### Work required
Your response should be every line from the entries that includes the string "none".

·····

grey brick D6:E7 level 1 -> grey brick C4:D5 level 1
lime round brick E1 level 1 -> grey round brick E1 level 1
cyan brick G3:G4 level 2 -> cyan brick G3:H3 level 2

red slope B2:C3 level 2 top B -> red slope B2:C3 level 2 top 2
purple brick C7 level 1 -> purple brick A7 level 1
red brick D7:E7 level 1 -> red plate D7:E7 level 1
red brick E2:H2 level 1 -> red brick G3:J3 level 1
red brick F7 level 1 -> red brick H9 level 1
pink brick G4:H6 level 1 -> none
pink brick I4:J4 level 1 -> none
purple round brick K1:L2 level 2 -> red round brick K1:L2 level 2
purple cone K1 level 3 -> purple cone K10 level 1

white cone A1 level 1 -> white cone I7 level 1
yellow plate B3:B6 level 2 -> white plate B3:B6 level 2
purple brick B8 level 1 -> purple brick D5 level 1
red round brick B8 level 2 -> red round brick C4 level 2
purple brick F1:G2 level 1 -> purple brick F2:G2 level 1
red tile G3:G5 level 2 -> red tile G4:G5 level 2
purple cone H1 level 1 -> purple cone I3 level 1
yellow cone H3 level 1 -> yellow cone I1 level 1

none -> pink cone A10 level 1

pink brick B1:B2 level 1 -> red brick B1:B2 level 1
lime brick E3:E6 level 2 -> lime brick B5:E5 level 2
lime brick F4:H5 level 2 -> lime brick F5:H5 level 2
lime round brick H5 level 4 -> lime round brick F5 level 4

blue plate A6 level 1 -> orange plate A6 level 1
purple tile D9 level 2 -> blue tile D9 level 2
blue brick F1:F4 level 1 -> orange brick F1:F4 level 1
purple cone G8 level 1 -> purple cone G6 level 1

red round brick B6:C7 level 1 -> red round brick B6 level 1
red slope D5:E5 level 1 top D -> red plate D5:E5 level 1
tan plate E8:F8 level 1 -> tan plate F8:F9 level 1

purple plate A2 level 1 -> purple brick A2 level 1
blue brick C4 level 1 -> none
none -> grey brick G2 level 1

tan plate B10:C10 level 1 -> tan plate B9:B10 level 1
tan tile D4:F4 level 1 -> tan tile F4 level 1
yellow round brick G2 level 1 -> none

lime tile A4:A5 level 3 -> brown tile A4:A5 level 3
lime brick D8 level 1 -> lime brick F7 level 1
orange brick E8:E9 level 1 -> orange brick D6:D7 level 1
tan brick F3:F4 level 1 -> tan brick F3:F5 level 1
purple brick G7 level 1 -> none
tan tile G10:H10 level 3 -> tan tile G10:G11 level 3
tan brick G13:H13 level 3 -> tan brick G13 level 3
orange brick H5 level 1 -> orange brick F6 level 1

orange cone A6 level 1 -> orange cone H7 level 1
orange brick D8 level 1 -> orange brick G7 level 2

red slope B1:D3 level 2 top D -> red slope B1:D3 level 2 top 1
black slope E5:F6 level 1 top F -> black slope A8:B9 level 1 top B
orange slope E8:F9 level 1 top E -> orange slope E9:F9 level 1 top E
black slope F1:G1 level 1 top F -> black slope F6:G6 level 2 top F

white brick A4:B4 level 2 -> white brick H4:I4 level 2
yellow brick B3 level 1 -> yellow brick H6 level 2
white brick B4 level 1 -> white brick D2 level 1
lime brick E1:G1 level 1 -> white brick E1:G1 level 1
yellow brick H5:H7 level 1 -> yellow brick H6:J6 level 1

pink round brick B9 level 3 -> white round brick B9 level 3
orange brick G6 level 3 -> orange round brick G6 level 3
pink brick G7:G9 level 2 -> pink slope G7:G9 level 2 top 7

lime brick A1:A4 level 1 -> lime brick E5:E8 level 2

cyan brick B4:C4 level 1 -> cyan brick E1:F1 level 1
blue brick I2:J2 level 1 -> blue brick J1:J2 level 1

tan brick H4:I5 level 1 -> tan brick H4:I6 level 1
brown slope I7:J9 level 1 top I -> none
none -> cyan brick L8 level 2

·····

### Response to this exercise
pink brick G4:H6 level 1 -> none
pink brick I4:J4 level 1 -> none
none -> pink cone A10 level 1
blue brick C4 level 1 -> none
none -> grey brick G2 level 1
yellow round brick G2 level 1 -> none
purple brick G7 level 1 -> none
brown slope I7:J9 level 1 top I -> none
none -> cyan brick L8 level 2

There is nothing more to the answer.